Consegna dell'esercizio → Stampa tutte le righe qui sotto senza cambiare nulla, tralasciando le immagini.

Dati grezzi →
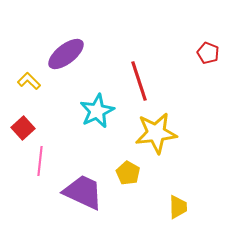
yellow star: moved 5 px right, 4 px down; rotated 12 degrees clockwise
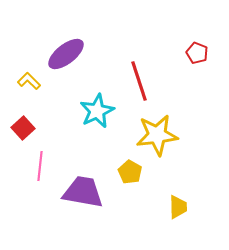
red pentagon: moved 11 px left
yellow star: moved 1 px right, 2 px down
pink line: moved 5 px down
yellow pentagon: moved 2 px right, 1 px up
purple trapezoid: rotated 15 degrees counterclockwise
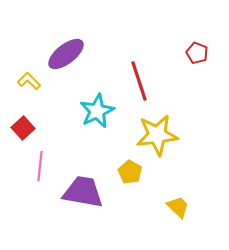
yellow trapezoid: rotated 45 degrees counterclockwise
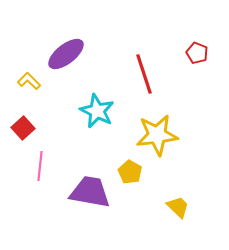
red line: moved 5 px right, 7 px up
cyan star: rotated 20 degrees counterclockwise
purple trapezoid: moved 7 px right
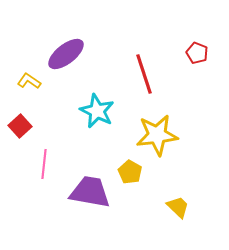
yellow L-shape: rotated 10 degrees counterclockwise
red square: moved 3 px left, 2 px up
pink line: moved 4 px right, 2 px up
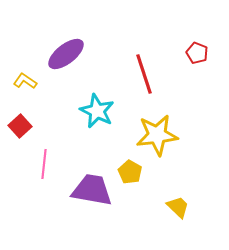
yellow L-shape: moved 4 px left
purple trapezoid: moved 2 px right, 2 px up
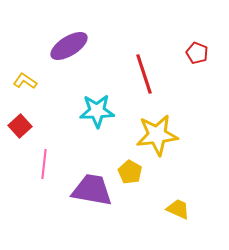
purple ellipse: moved 3 px right, 8 px up; rotated 6 degrees clockwise
cyan star: rotated 28 degrees counterclockwise
yellow trapezoid: moved 2 px down; rotated 20 degrees counterclockwise
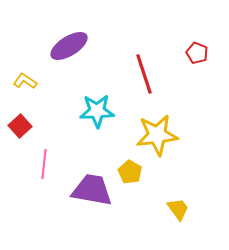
yellow trapezoid: rotated 30 degrees clockwise
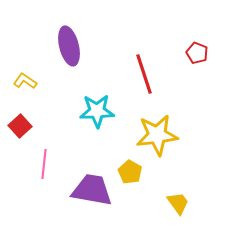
purple ellipse: rotated 72 degrees counterclockwise
yellow trapezoid: moved 6 px up
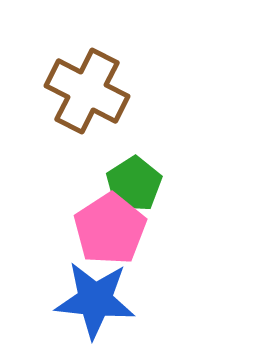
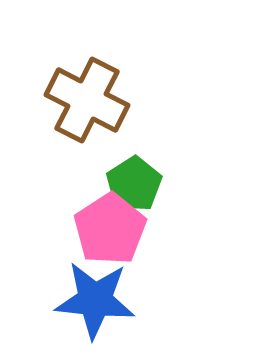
brown cross: moved 9 px down
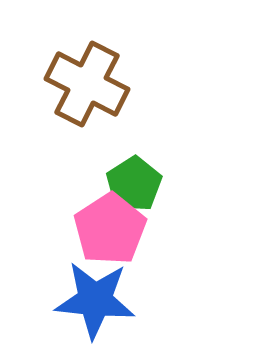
brown cross: moved 16 px up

Risultato del compito →
yellow star: moved 5 px right, 4 px down; rotated 12 degrees clockwise
red pentagon: moved 11 px left
yellow star: moved 1 px right, 2 px down
pink line: moved 5 px down
yellow pentagon: moved 2 px right, 1 px up
purple trapezoid: rotated 15 degrees counterclockwise
yellow trapezoid: rotated 45 degrees counterclockwise
red line: moved 5 px right, 7 px up
cyan star: rotated 20 degrees counterclockwise
purple trapezoid: moved 7 px right
yellow L-shape: rotated 10 degrees counterclockwise
red square: moved 3 px left, 2 px up
pink line: moved 4 px right, 2 px up
yellow L-shape: moved 4 px left
purple trapezoid: moved 2 px right, 2 px up
purple ellipse: moved 3 px right, 8 px up; rotated 6 degrees clockwise
cyan star: rotated 28 degrees counterclockwise
yellow trapezoid: moved 2 px down; rotated 20 degrees counterclockwise
yellow trapezoid: rotated 30 degrees clockwise
purple ellipse: rotated 72 degrees counterclockwise
yellow trapezoid: moved 6 px up
brown cross: moved 9 px down
brown cross: moved 16 px up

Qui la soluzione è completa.